--- Exercise aim ---
Leave out all pictures while repeating the records exactly and completely.

--- Information given ---
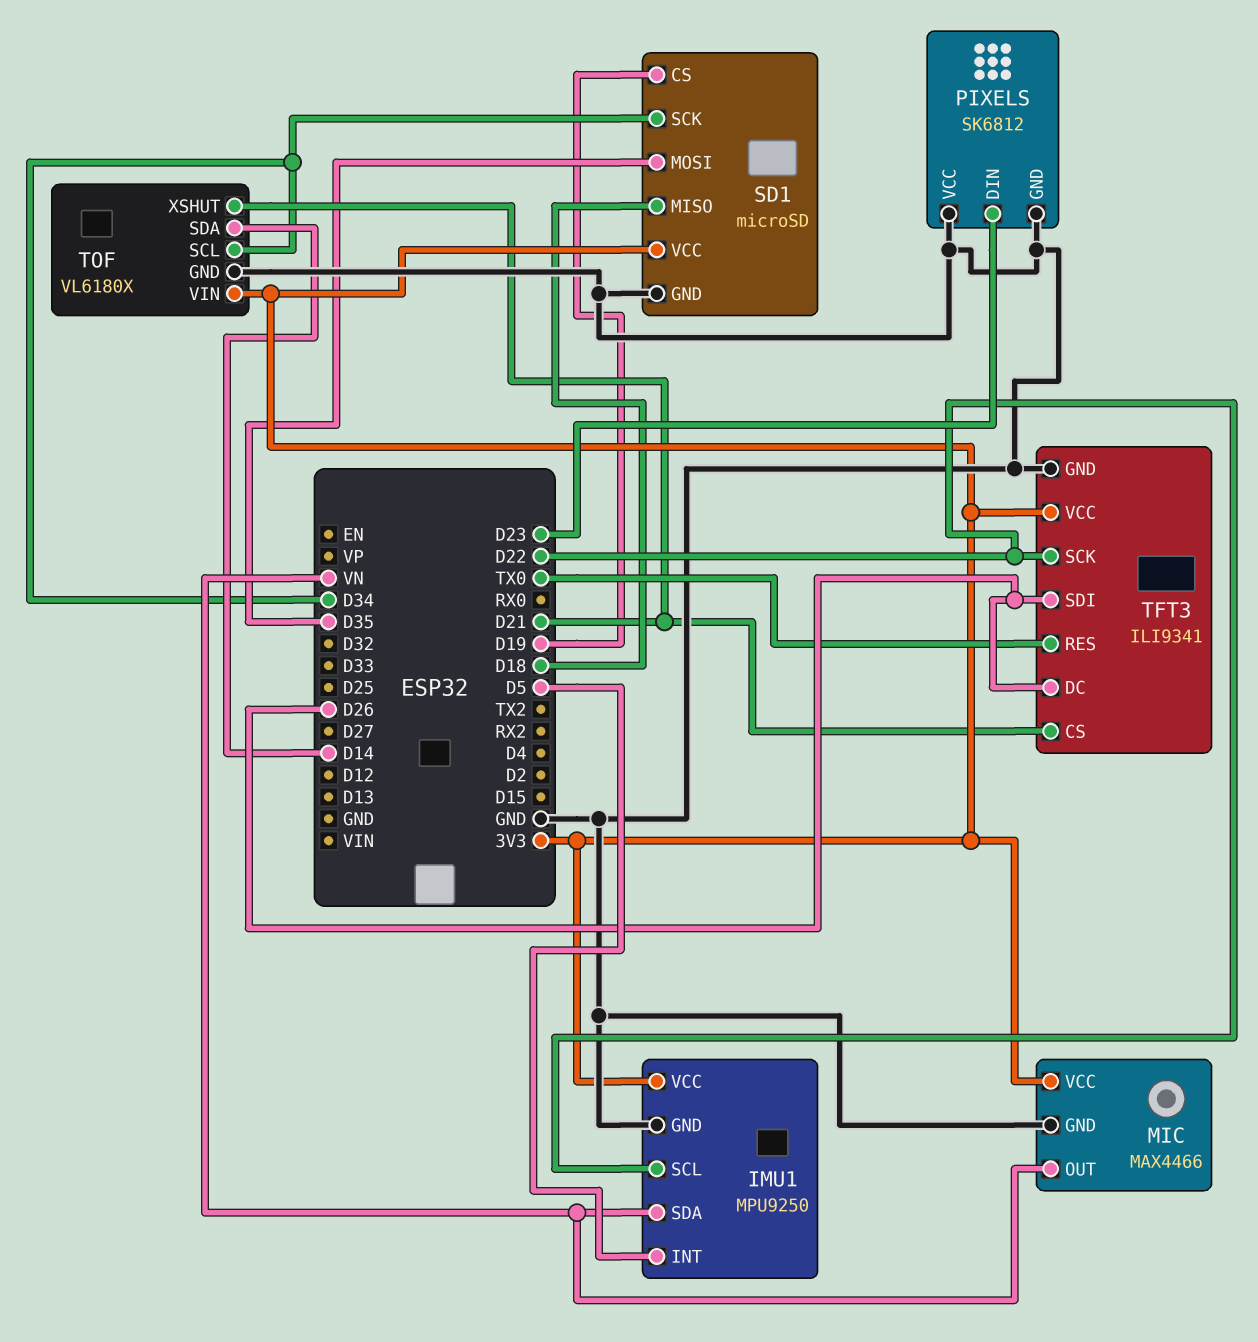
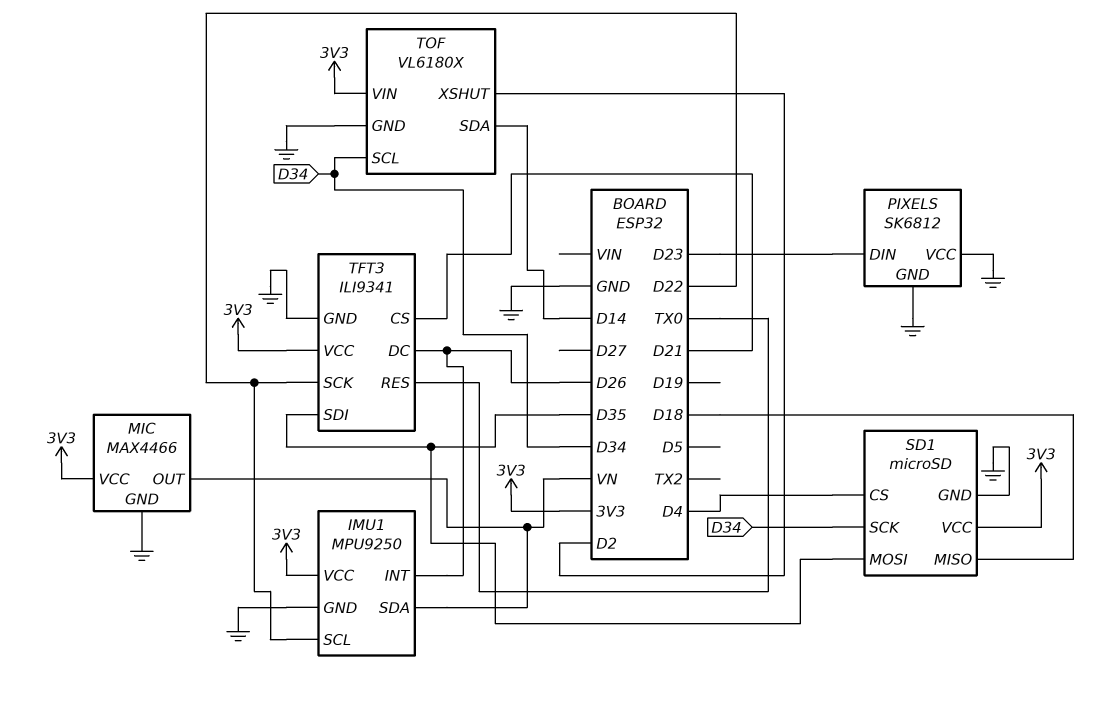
IMU1 pin INT: D5 -> D26
SD1 pin CS: D19 -> D4
TFT3 pin SDI: D26 -> D35
TOF pin XSHUT: D21 -> D2

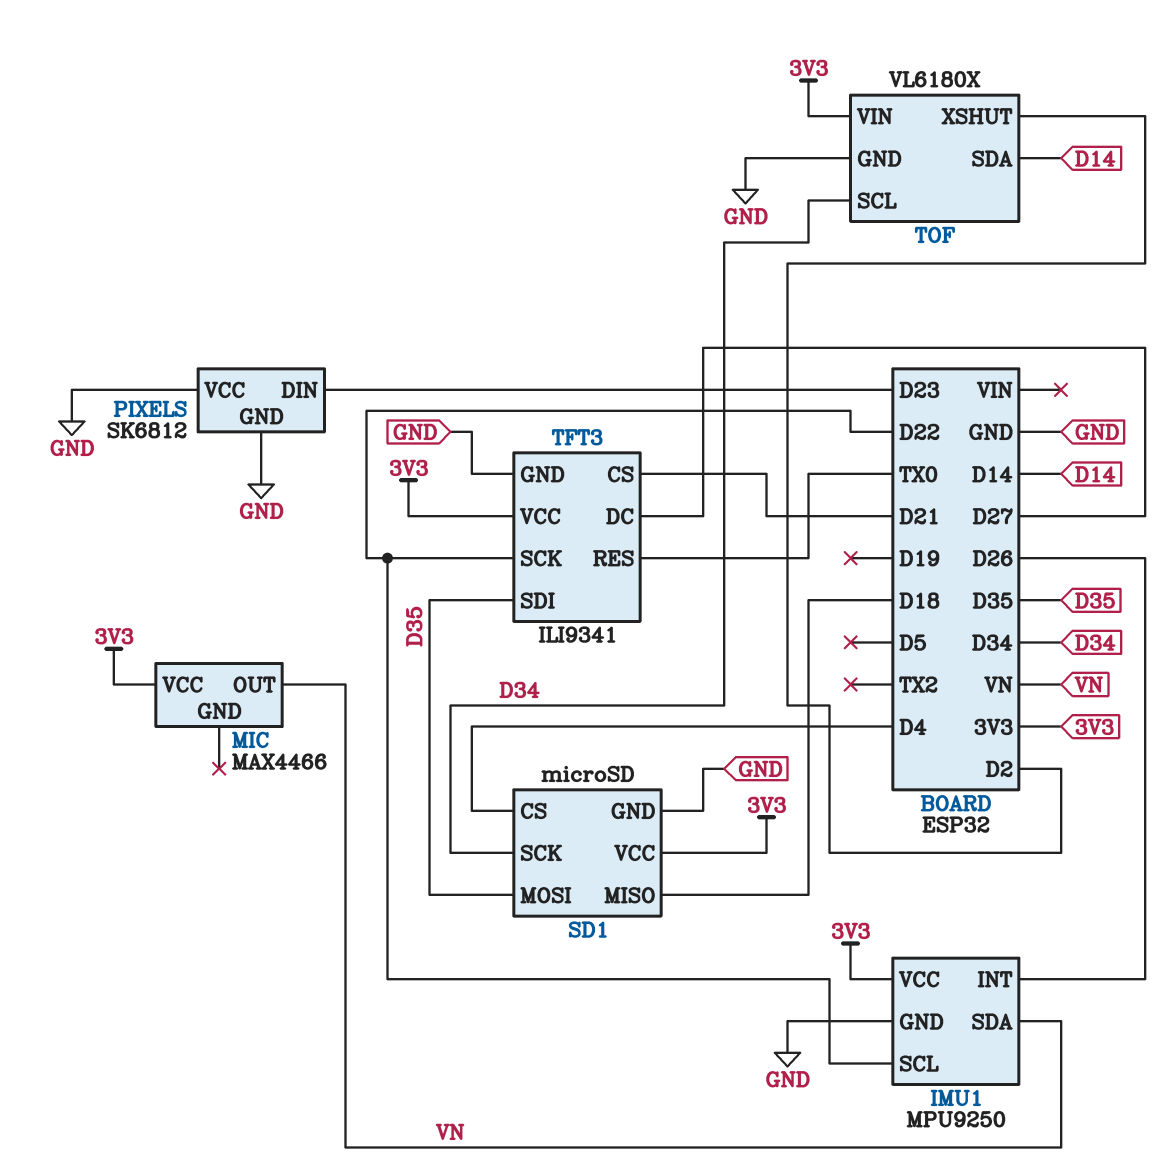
MIC pin GND: GND -> none
TFT3 pin DC: D26 -> D27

--- Written answer ---
IMU1 pin INT: D5 -> D26
SD1 pin CS: D19 -> D4
TFT3 pin SDI: D26 -> D35
TOF pin XSHUT: D21 -> D2

MIC pin GND: GND -> none
TFT3 pin DC: D26 -> D27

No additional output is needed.